> **EXERCISE**
Where in the data does the word "minus" appear? Find those lines and copy them.

> **DATA FOR THIS EXERCISE**

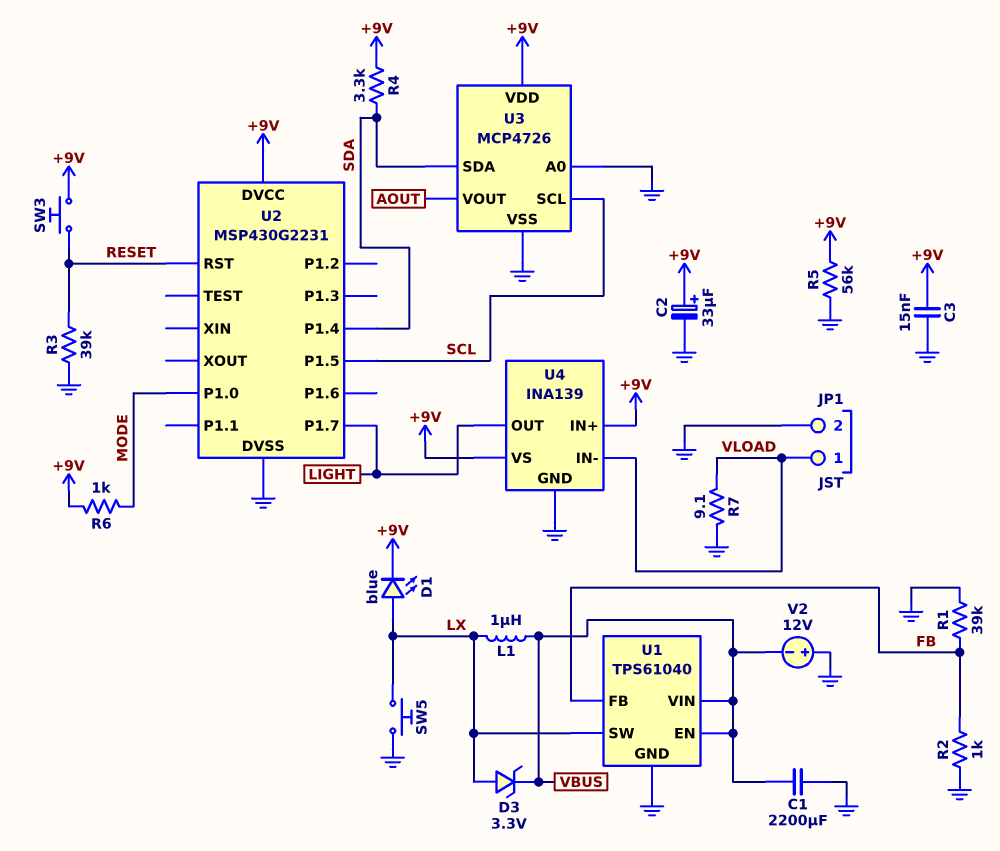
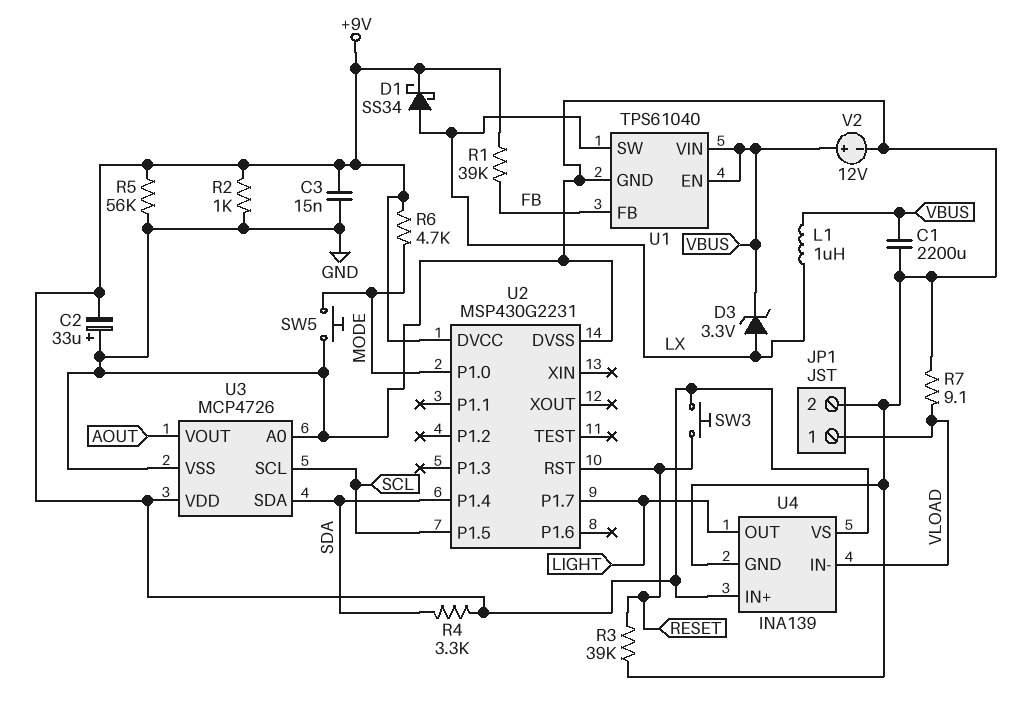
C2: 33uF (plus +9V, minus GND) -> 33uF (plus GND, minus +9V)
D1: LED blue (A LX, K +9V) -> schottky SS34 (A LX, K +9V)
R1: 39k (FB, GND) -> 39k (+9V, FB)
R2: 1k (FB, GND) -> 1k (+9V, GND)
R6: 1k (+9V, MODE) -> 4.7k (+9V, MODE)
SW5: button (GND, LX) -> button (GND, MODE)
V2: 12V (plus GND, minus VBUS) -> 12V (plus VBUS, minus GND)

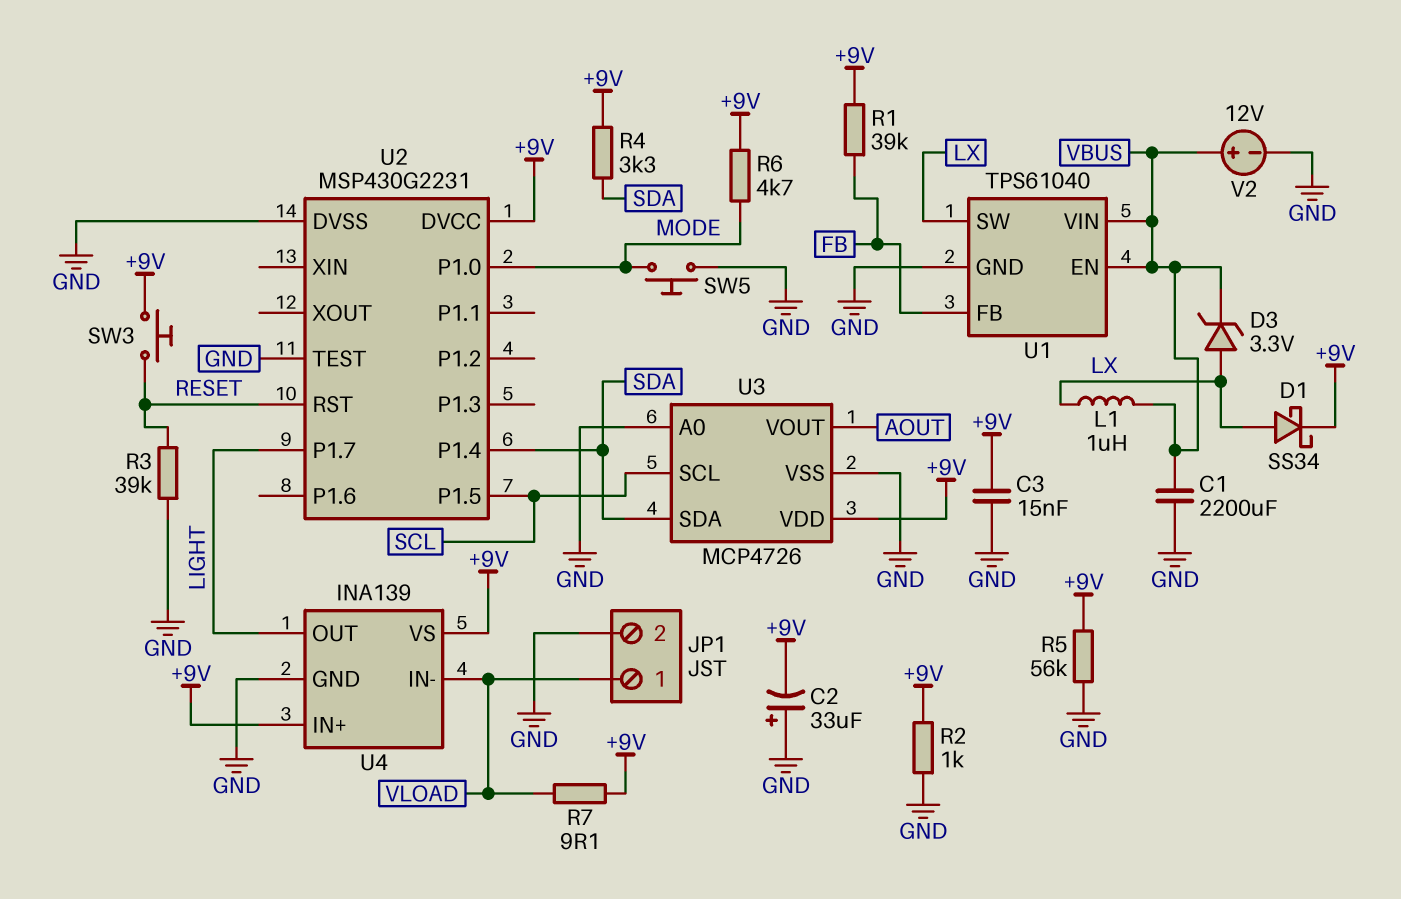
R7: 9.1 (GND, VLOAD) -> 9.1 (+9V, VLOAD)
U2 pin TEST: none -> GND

> **WRITTEN ANSWER**
C2: 33uF (plus +9V, minus GND) -> 33uF (plus GND, minus +9V)
V2: 12V (plus GND, minus VBUS) -> 12V (plus VBUS, minus GND)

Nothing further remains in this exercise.